Scene comparison data:
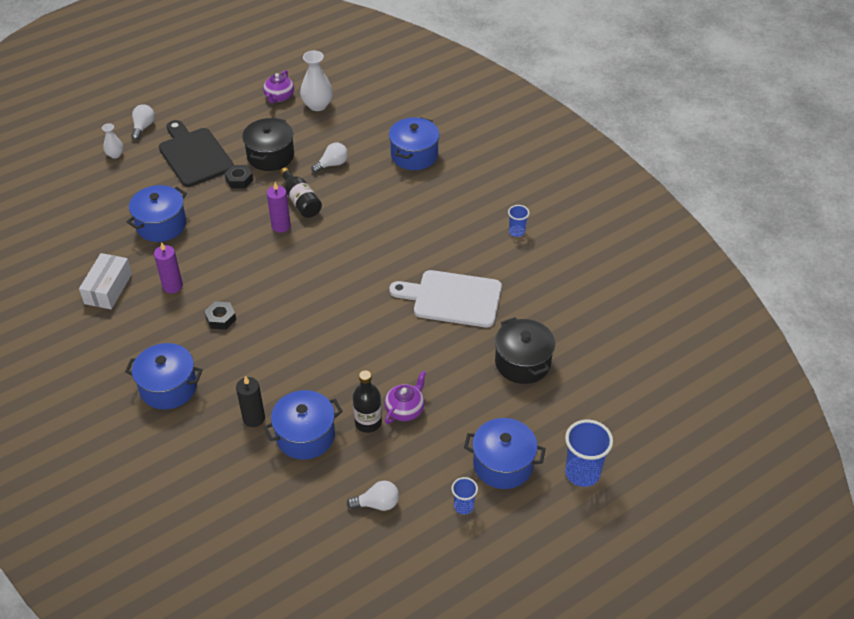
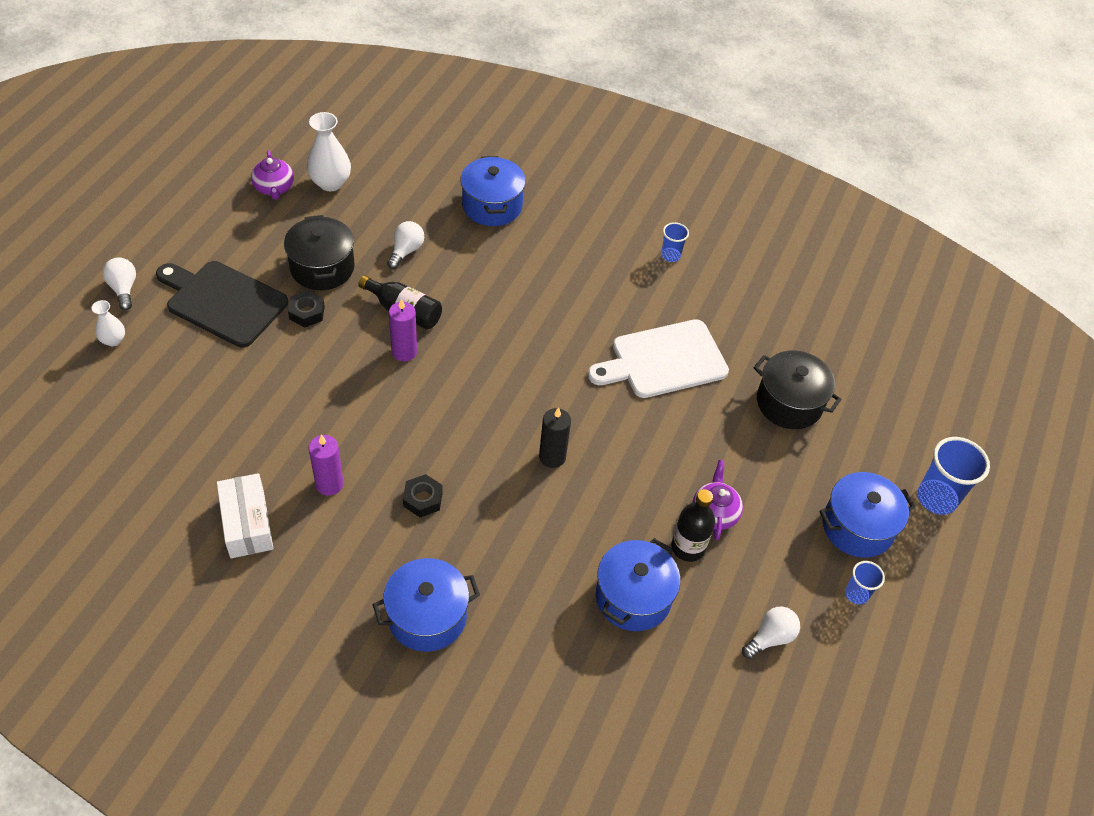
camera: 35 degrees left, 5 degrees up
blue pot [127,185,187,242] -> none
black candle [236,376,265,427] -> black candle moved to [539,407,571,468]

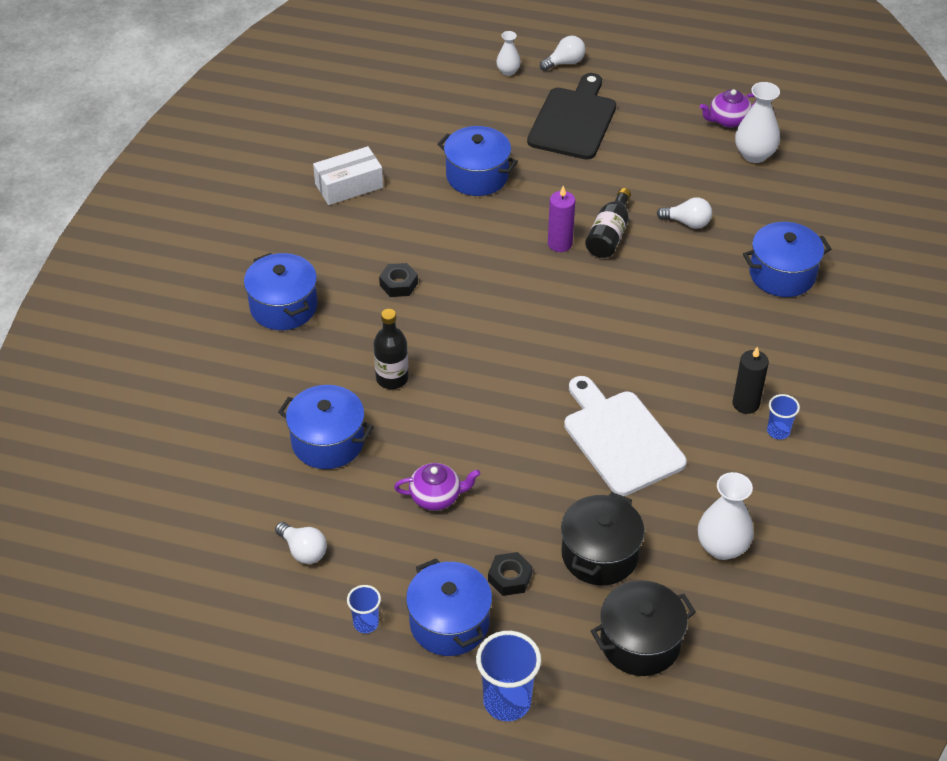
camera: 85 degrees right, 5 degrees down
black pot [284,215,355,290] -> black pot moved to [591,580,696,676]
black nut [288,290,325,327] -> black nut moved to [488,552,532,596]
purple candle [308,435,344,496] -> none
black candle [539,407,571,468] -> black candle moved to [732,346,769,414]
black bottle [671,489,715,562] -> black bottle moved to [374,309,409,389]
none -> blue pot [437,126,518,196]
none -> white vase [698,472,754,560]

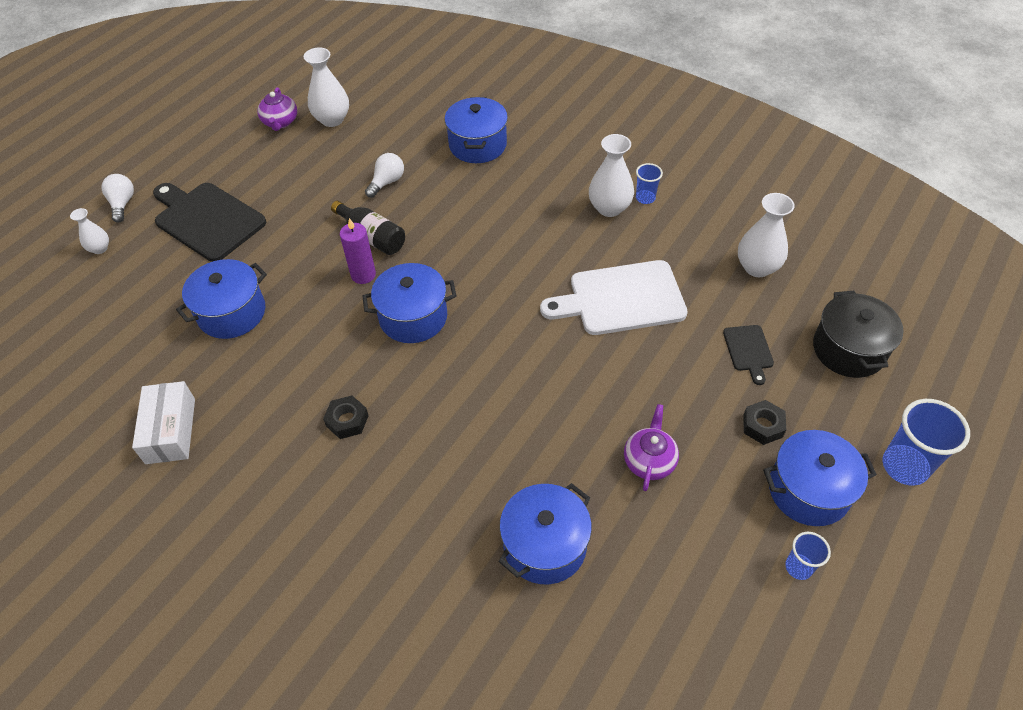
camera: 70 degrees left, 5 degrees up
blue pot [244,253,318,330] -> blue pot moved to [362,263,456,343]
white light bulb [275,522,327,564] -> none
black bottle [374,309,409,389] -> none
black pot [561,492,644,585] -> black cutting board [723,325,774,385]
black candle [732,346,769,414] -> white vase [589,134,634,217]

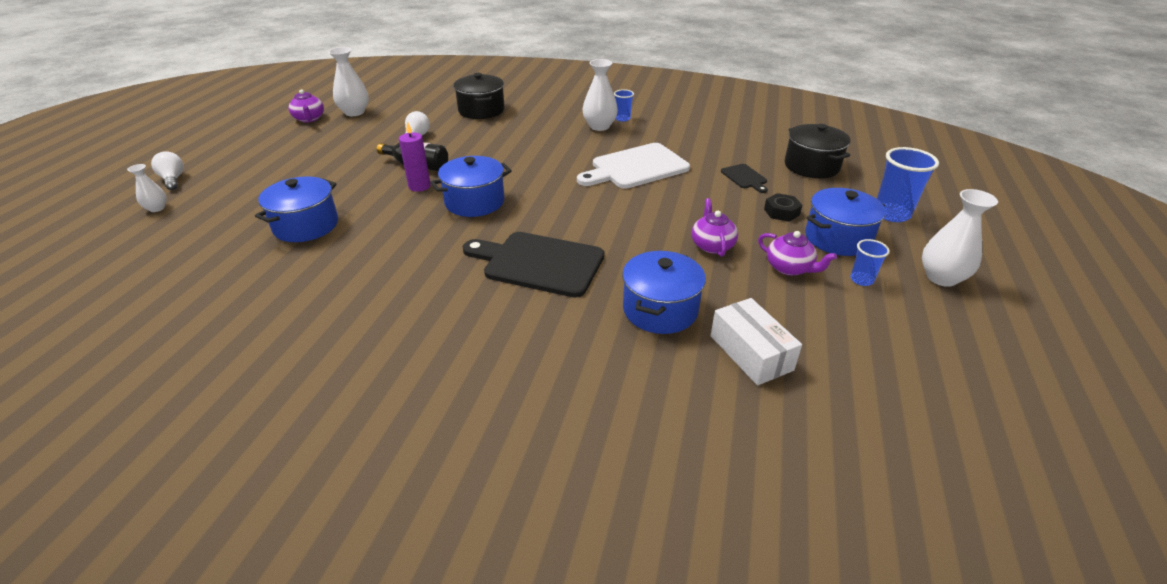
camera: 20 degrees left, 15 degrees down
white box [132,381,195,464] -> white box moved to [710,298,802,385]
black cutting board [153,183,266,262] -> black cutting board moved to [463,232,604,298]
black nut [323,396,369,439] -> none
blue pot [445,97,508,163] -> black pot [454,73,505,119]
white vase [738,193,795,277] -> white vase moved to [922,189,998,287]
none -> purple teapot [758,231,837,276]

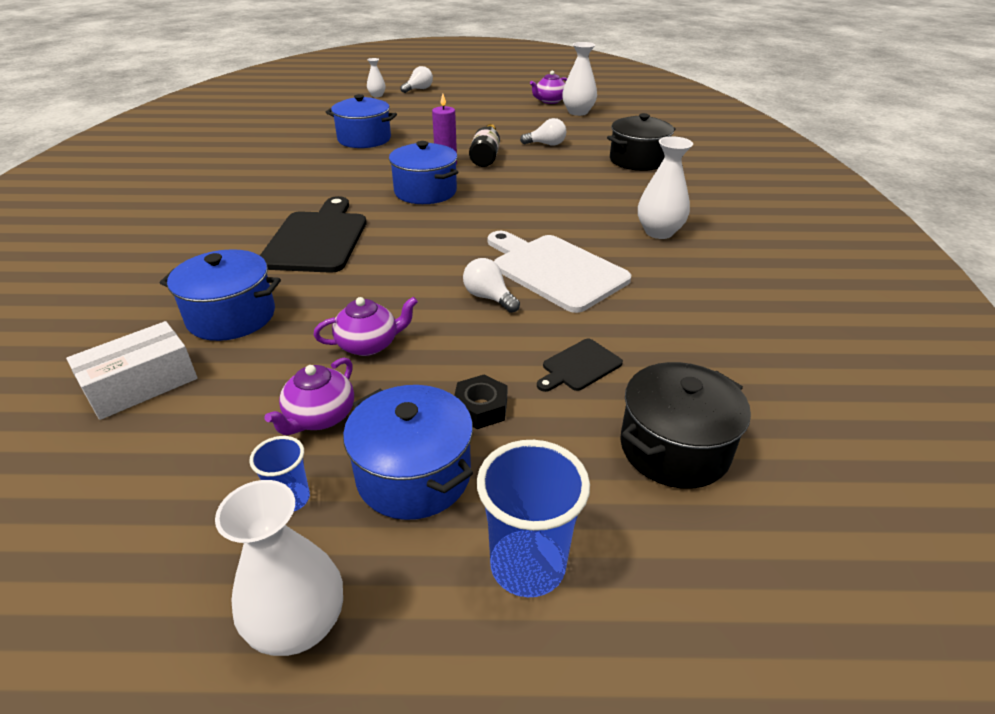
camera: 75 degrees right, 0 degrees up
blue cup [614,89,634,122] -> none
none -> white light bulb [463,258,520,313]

==

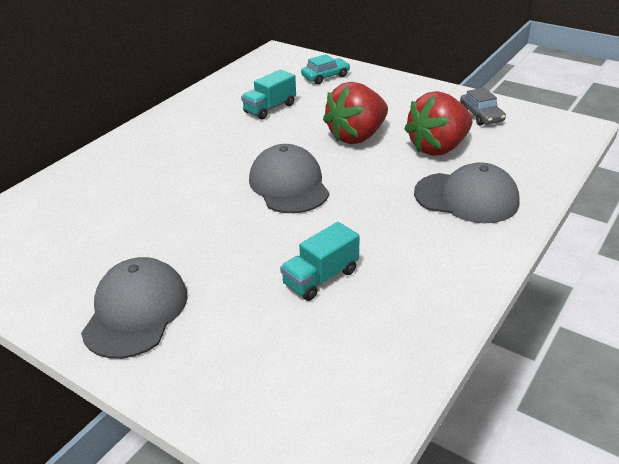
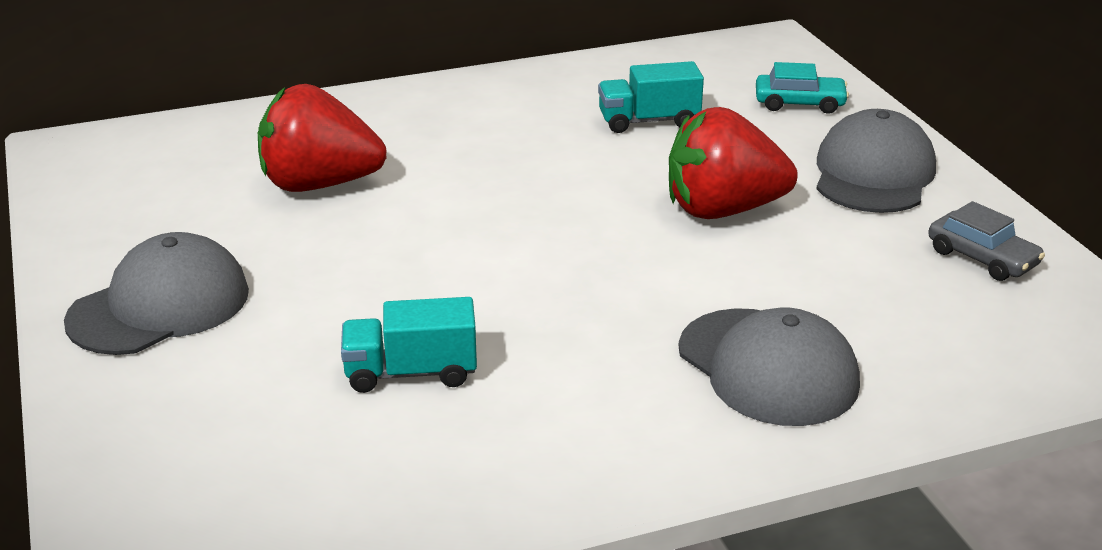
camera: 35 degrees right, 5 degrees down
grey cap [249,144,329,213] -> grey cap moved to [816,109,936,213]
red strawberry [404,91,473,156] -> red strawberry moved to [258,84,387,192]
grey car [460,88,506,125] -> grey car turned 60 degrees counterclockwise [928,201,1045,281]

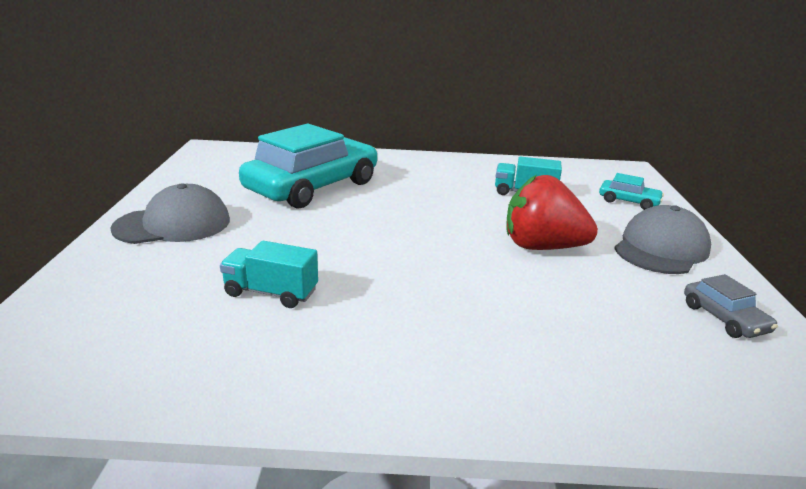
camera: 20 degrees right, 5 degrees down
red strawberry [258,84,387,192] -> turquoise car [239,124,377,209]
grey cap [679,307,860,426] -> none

WORK ORDER
Look above for the line with "white light bulb [275,522,327,564] -> none" and the line with "camera: 20 degrees left, 15 degrees down", then restate exactly those two lines and all lines between them, with no pictures.

SOLUTION TO THE EXERCISE
white light bulb [275,522,327,564] -> none
black bottle [374,309,409,389] -> none
black pot [561,492,644,585] -> black cutting board [723,325,774,385]
black candle [732,346,769,414] -> white vase [589,134,634,217]

camera: 20 degrees left, 15 degrees down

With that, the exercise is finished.